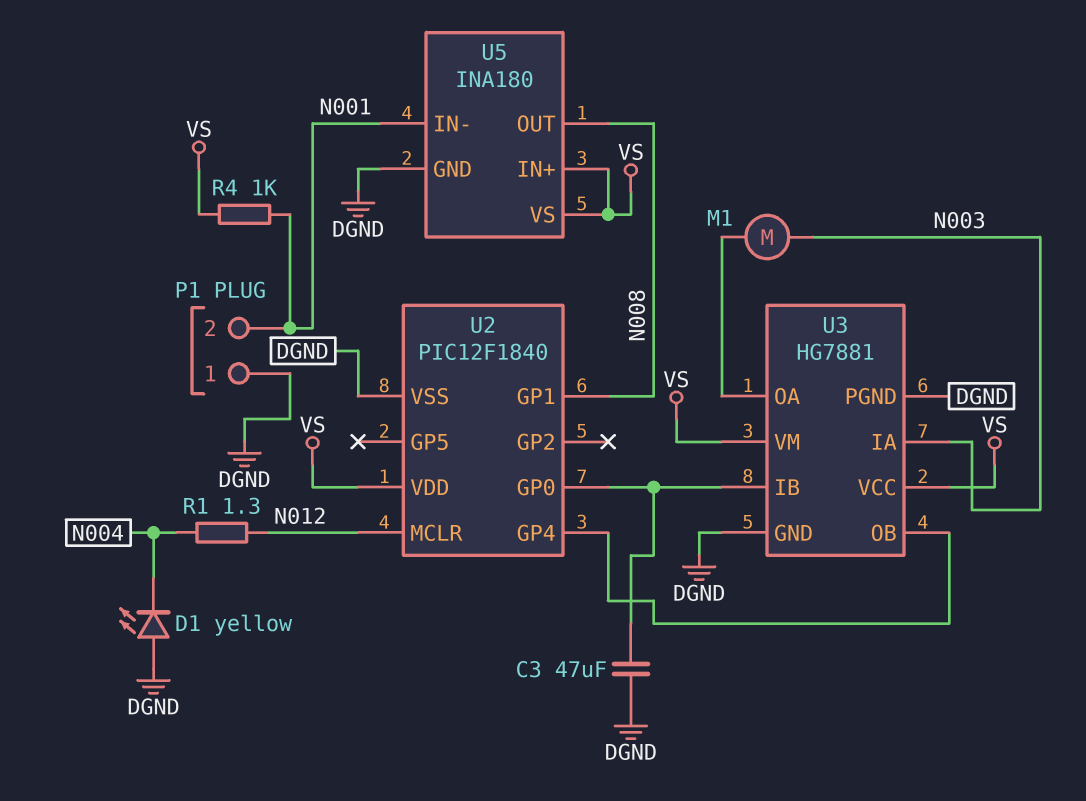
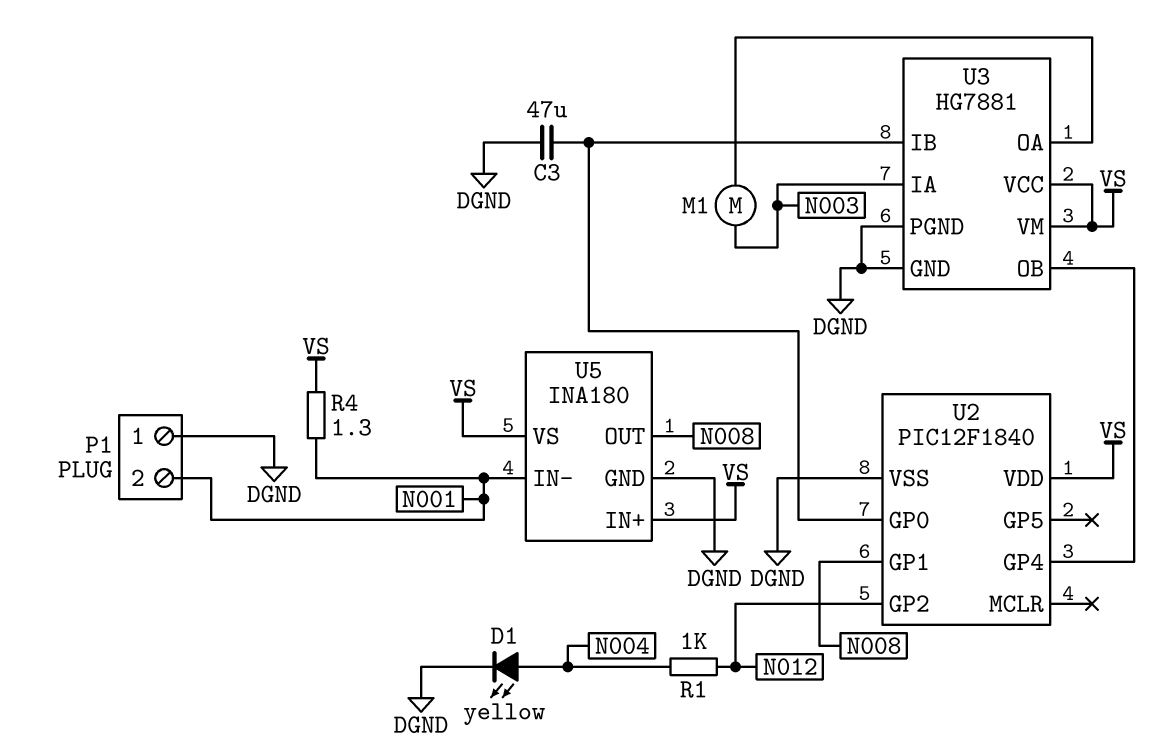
D1: LED yellow (A DGND, K N004) -> LED yellow (A N004, K DGND)
R1: 1.3 (N004, N012) -> 1k (N004, N012)
R4: 1k (N001, VS) -> 1.3 (N001, VS)
U2 pin GP2: none -> N012
U2 pin MCLR: N012 -> none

+--

What this task involves: Return all of the data exactly as written, and drop the pictures.

Result for this exercise:
D1: LED yellow (A DGND, K N004) -> LED yellow (A N004, K DGND)
R1: 1.3 (N004, N012) -> 1k (N004, N012)
R4: 1k (N001, VS) -> 1.3 (N001, VS)
U2 pin GP2: none -> N012
U2 pin MCLR: N012 -> none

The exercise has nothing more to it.